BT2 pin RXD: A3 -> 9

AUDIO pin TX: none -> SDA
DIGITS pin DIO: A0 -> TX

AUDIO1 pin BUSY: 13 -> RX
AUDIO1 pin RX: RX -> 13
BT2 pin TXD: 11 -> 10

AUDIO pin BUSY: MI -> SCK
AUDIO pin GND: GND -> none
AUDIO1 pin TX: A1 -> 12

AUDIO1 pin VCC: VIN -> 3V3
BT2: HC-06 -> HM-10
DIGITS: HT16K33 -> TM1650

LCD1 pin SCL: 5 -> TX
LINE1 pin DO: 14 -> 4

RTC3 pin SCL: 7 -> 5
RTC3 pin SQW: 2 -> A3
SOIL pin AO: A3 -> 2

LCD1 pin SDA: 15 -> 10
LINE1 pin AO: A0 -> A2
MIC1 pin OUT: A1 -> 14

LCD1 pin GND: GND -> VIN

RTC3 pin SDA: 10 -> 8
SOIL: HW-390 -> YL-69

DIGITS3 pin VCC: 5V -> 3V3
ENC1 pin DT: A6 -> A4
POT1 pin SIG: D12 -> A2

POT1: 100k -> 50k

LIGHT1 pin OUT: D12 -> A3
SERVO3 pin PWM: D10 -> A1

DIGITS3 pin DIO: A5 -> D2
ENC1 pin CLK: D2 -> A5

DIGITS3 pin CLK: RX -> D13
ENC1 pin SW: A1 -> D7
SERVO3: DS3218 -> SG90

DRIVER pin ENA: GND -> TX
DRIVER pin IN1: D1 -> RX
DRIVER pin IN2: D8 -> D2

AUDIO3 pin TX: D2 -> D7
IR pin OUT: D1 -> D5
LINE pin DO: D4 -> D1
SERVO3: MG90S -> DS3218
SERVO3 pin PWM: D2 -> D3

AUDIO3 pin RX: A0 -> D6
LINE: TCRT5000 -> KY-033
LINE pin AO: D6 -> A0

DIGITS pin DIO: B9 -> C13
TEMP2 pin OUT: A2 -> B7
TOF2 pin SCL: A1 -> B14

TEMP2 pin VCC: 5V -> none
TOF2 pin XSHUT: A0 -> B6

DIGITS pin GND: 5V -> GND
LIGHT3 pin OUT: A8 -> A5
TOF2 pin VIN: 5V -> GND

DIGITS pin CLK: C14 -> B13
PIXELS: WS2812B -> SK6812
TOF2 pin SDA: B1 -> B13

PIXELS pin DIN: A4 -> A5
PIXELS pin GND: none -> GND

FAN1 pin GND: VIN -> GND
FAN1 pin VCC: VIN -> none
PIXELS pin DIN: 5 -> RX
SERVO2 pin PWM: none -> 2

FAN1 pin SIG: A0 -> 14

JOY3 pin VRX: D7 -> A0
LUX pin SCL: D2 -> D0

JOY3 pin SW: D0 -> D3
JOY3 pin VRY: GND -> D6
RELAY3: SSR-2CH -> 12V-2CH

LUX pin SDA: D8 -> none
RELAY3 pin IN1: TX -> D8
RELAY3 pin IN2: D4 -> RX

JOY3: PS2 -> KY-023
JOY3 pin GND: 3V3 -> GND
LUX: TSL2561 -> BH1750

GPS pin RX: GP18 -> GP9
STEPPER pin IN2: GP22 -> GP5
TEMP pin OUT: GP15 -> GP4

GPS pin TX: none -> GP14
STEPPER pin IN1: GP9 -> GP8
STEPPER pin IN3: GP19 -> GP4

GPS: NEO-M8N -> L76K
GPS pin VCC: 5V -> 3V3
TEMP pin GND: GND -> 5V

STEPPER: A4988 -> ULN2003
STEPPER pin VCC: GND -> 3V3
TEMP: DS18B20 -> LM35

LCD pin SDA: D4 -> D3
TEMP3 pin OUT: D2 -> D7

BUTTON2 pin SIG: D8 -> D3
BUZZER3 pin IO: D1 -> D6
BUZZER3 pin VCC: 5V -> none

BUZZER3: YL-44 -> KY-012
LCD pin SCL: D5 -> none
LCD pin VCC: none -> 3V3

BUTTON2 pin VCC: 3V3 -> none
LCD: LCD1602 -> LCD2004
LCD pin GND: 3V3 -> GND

********************

Required action: Your task is to copy each line of the data above that holds "none".

Answer to this task:
AUDIO pin TX: none -> SDA
AUDIO pin GND: GND -> none
TEMP2 pin VCC: 5V -> none
PIXELS pin GND: none -> GND
FAN1 pin VCC: VIN -> none
SERVO2 pin PWM: none -> 2
LUX pin SDA: D8 -> none
GPS pin TX: none -> GP14
BUZZER3 pin VCC: 5V -> none
LCD pin SCL: D5 -> none
LCD pin VCC: none -> 3V3
BUTTON2 pin VCC: 3V3 -> none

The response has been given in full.